Work item:
No pictures, please: print exactly the lines from the one that contains "before: robot (red) (2nd from left)" through the last line of the listing.

The records:
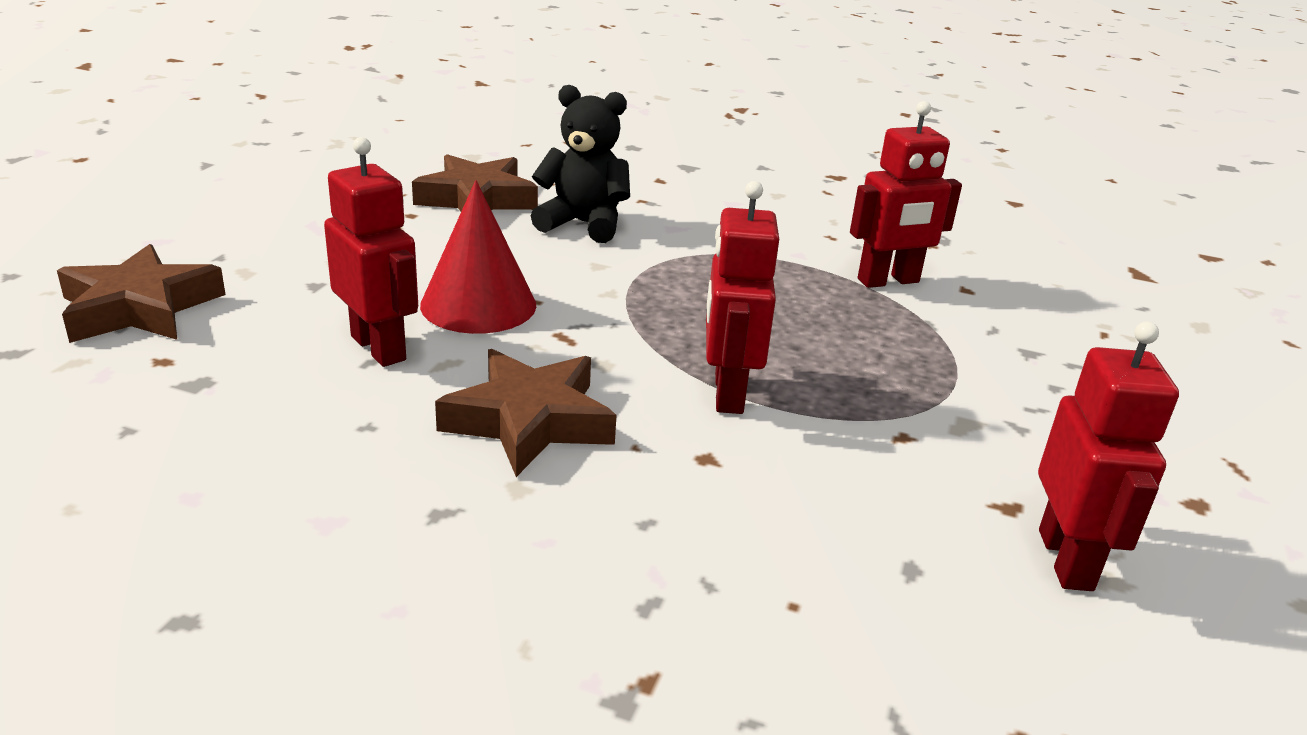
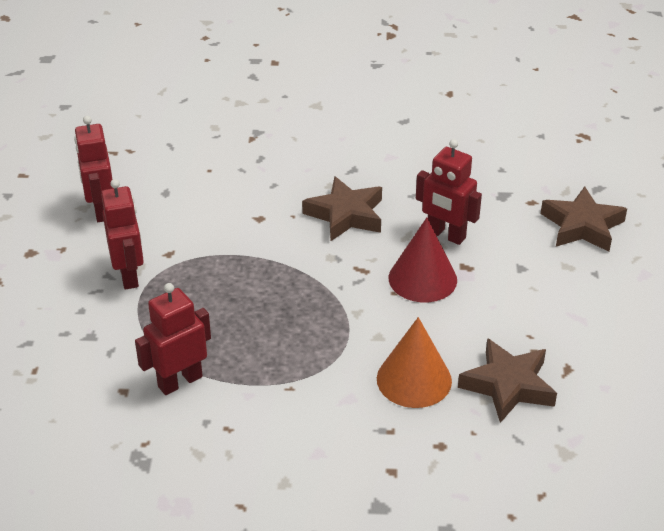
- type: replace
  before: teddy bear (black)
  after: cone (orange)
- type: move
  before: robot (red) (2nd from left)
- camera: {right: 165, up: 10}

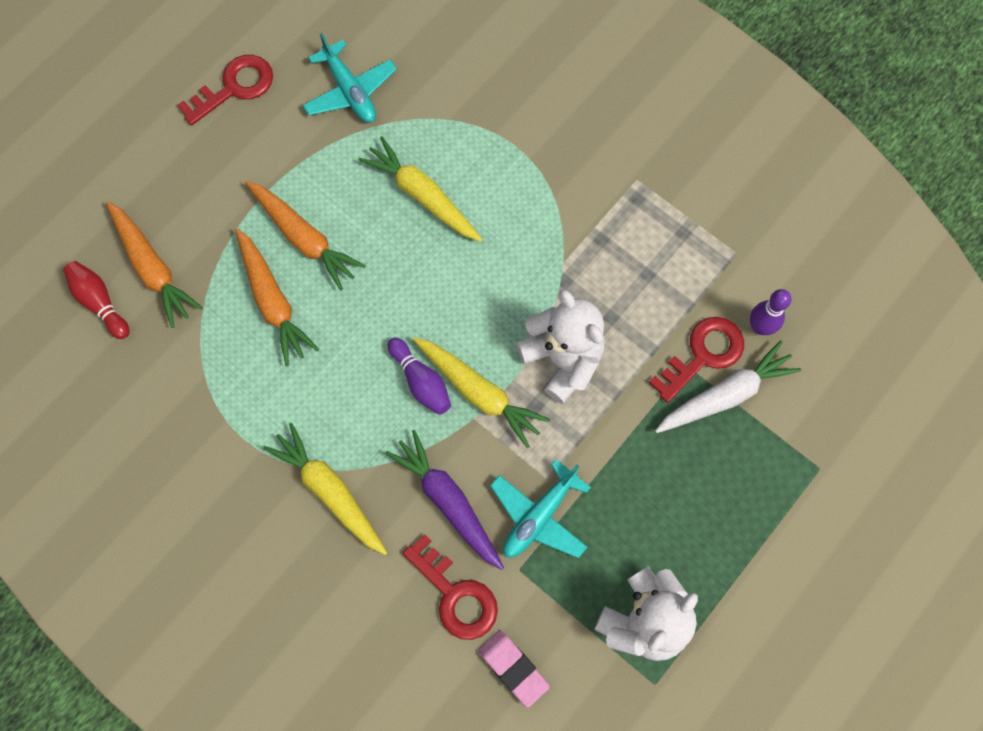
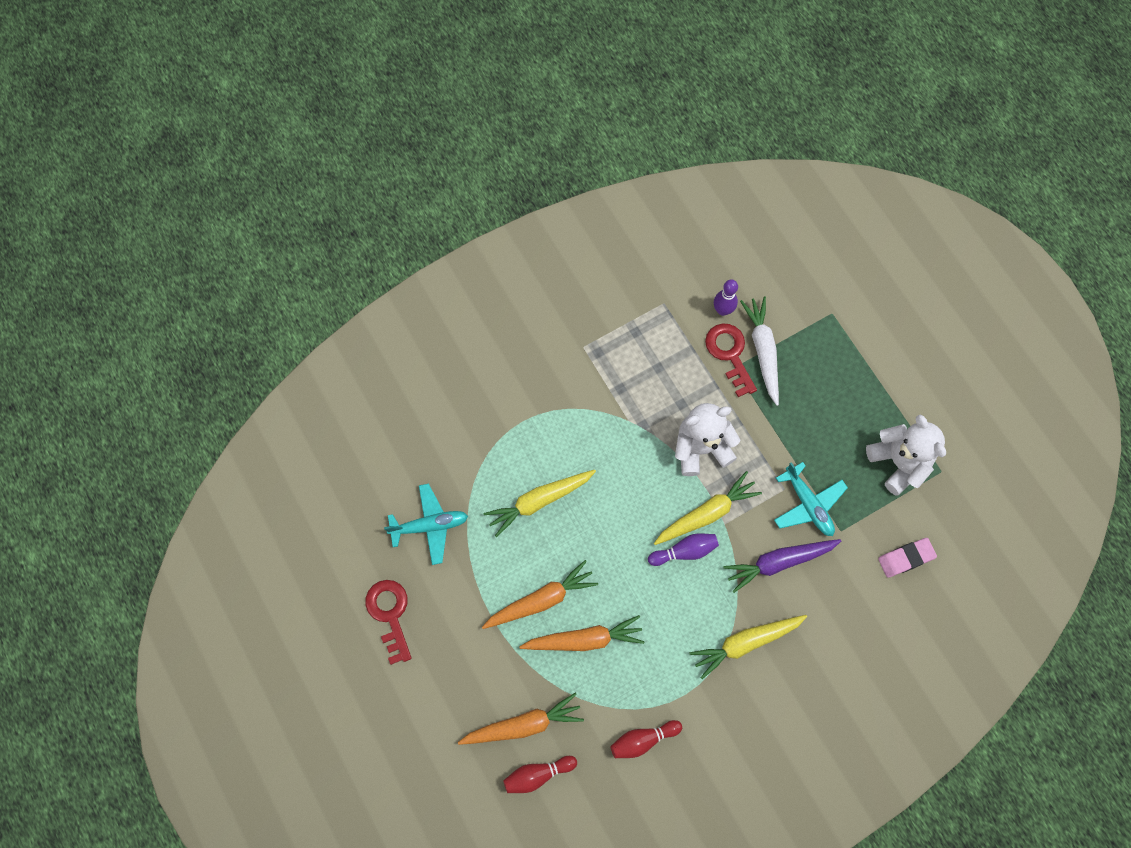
- type: delete
  before: key (red) (2nd from left)
- type: insert
  after: bowling pin (red) (2nd from left)
- camera: {right: -70, up: 0}

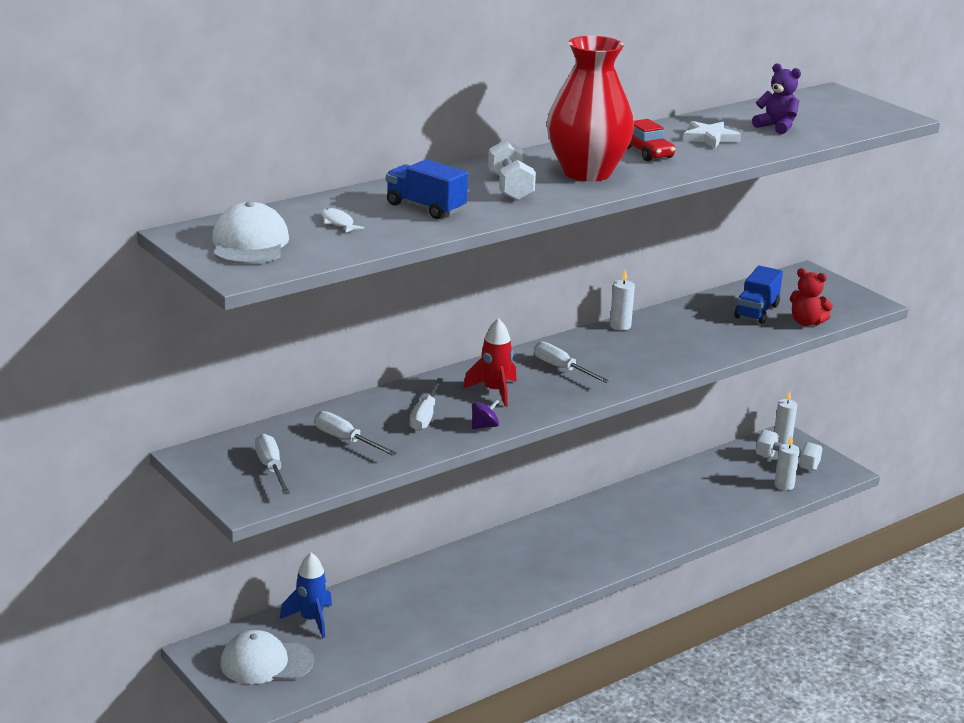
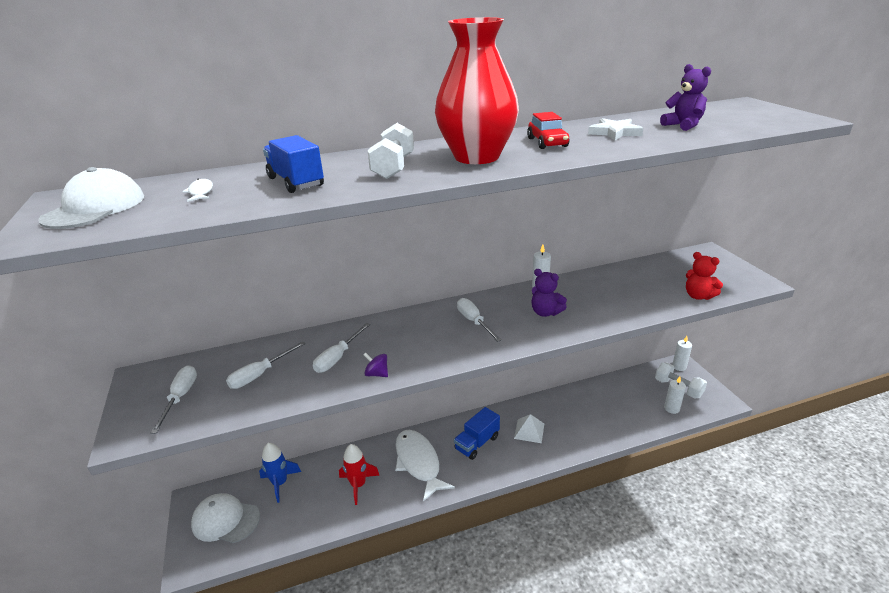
- type: rotate
  before: screwdriver (white) (2nd from left)
  turn: -105
- type: move
  before: rocket (red)
- type: rotate
  before: spinning top (purple)
  turn: -135
- type: move
  before: truck (blue) (2nd from left)
- type: insert
  after: fish (white) (2nd from left)
- type: insert
  after: pyramid (white)
- type: insert
  after: teddy bear (purple) (1st from left)
- camera: {right: 20, up: 5}

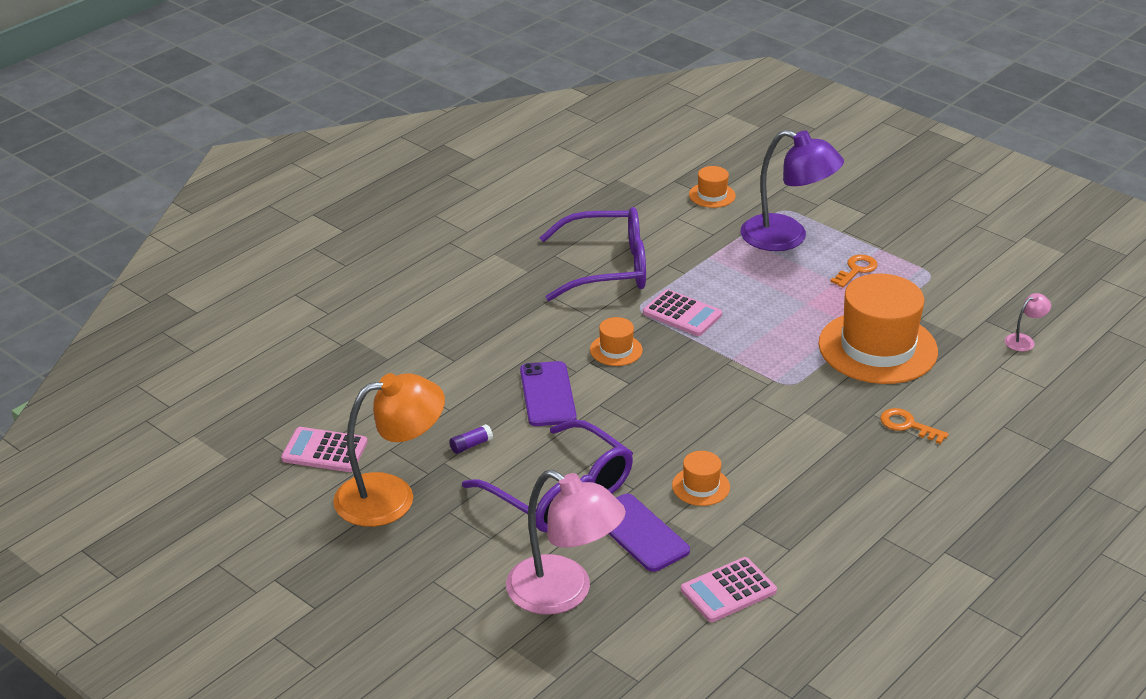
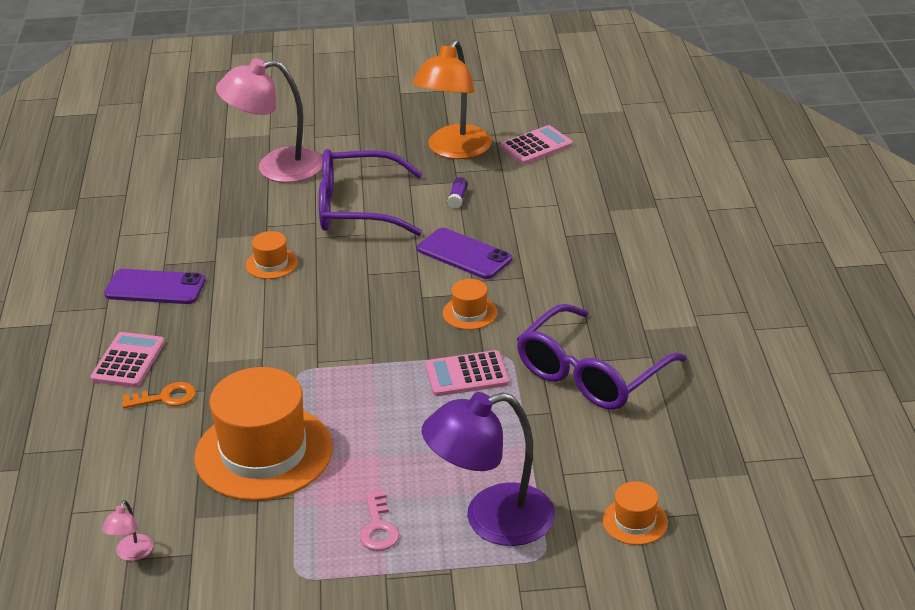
- type: move
  before: phone (purple) (2nd from left in the first image)
  after: phone (purple) (1st from left)
- type: move
  before: calculator (pink) (3rd from left in the first image)
  after: calculator (pink) (1st from left)
- type: recolor
  before: key (orange) (1st from left)
  after: key (pink)
- camera: {right: 135, up: 0}

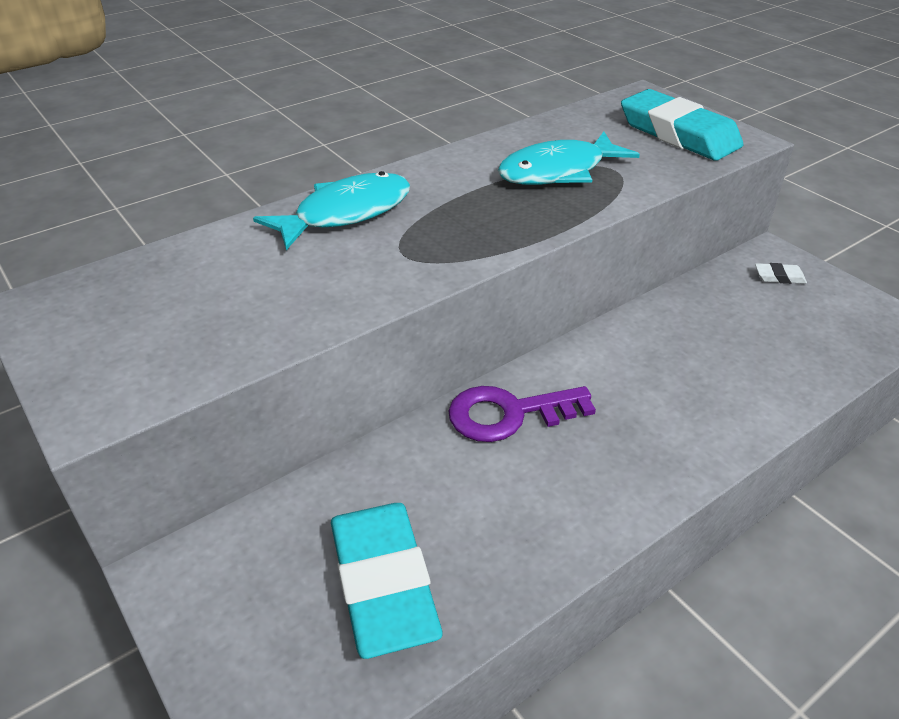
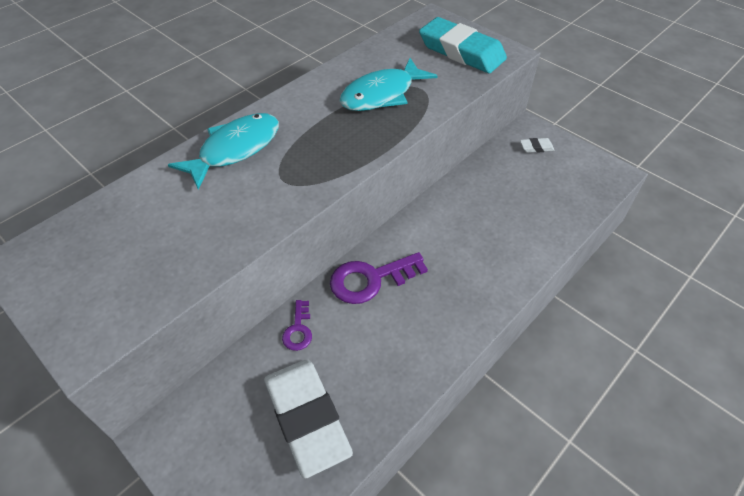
- type: recolor
  before: eraser (turquoise) (1st from left)
  after: eraser (white) (1st from left)
- type: insert
  after: key (purple) (1st from left)
- camera: {right: -10, up: 10}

Exercise response:
  before: robot (red) (2nd from left)
- camera: {right: 165, up: 10}

- type: delete
  before: key (red) (2nd from left)
- type: insert
  after: bowling pin (red) (2nd from left)
- camera: {right: -70, up: 0}

- type: rotate
  before: screwdriver (white) (2nd from left)
  turn: -105
- type: move
  before: rocket (red)
- type: rotate
  before: spinning top (purple)
  turn: -135
- type: move
  before: truck (blue) (2nd from left)
- type: insert
  after: fish (white) (2nd from left)
- type: insert
  after: pyramid (white)
- type: insert
  after: teddy bear (purple) (1st from left)
- camera: {right: 20, up: 5}

- type: move
  before: phone (purple) (2nd from left in the first image)
  after: phone (purple) (1st from left)
- type: move
  before: calculator (pink) (3rd from left in the first image)
  after: calculator (pink) (1st from left)
- type: recolor
  before: key (orange) (1st from left)
  after: key (pink)
- camera: {right: 135, up: 0}

- type: recolor
  before: eraser (turquoise) (1st from left)
  after: eraser (white) (1st from left)
- type: insert
  after: key (purple) (1st from left)
- camera: {right: -10, up: 10}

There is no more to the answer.